* **What you should do**
From the data below, return the exact lines starting at the line containing "royal blue power" and ending at the line containing "leaf-green clock |", both included, and nothing else.

[Coordinate-based change listings]
::::
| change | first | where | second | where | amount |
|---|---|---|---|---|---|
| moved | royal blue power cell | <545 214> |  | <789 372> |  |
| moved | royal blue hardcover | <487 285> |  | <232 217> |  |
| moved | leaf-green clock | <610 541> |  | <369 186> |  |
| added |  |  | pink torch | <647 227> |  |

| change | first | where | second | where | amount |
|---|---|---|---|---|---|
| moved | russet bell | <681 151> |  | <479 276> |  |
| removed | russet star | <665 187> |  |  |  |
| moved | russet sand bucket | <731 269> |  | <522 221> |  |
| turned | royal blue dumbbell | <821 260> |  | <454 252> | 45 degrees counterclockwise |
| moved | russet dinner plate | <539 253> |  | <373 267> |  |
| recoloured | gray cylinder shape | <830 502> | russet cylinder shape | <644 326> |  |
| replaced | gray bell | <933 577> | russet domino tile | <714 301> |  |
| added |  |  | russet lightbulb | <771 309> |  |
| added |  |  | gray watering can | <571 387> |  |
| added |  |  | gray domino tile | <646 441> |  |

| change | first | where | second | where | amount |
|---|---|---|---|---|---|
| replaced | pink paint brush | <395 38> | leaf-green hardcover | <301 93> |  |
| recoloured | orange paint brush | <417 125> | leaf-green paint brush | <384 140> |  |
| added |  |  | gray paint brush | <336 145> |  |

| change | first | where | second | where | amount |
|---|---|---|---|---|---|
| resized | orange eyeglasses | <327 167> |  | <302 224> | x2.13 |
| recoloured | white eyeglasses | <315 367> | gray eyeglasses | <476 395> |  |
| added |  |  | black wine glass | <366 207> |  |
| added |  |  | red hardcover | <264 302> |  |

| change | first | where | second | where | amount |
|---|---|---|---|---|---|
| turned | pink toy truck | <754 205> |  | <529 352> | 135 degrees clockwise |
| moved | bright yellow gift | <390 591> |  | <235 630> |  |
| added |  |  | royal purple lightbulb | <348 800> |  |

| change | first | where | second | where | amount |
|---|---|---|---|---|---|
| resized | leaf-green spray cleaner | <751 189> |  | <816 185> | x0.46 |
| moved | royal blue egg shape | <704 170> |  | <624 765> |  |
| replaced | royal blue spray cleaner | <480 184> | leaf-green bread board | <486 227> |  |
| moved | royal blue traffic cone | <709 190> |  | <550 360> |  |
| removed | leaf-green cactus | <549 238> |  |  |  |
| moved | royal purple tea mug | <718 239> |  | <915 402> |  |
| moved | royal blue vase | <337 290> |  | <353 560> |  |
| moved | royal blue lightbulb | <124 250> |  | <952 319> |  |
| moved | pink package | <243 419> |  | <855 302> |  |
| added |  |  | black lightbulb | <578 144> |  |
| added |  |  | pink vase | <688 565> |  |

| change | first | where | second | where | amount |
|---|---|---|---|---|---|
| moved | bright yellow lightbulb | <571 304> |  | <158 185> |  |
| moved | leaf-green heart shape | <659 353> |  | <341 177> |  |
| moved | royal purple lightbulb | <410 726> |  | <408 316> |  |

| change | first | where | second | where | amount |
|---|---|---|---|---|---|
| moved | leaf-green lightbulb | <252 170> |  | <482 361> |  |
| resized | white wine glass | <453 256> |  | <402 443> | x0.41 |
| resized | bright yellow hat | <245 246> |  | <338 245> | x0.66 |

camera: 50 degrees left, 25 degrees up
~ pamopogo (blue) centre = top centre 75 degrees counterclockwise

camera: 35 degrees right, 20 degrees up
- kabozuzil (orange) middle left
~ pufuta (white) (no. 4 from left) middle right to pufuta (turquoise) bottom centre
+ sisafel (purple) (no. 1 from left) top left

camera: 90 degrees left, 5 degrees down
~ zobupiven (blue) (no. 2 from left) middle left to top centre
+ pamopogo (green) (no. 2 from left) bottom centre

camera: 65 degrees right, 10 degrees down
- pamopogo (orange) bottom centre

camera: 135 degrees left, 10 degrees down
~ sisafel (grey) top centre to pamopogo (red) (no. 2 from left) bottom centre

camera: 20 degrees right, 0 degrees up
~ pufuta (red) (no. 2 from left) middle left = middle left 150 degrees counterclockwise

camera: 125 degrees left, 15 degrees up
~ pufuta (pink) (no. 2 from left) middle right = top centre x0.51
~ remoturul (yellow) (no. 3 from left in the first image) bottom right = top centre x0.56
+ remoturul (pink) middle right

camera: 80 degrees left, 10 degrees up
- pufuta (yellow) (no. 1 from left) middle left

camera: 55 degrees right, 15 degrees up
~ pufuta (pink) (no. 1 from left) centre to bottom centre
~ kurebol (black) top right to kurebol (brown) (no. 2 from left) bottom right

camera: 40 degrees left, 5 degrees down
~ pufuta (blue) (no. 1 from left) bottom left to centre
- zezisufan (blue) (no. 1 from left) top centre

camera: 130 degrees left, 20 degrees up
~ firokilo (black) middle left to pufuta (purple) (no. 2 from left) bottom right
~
::::
* **Your solution**
| moved | royal blue power cell | <545 214> |  | <789 372> |  |
| moved | royal blue hardcover | <487 285> |  | <232 217> |  |
| moved | leaf-green clock | <610 541> |  | <369 186> |  |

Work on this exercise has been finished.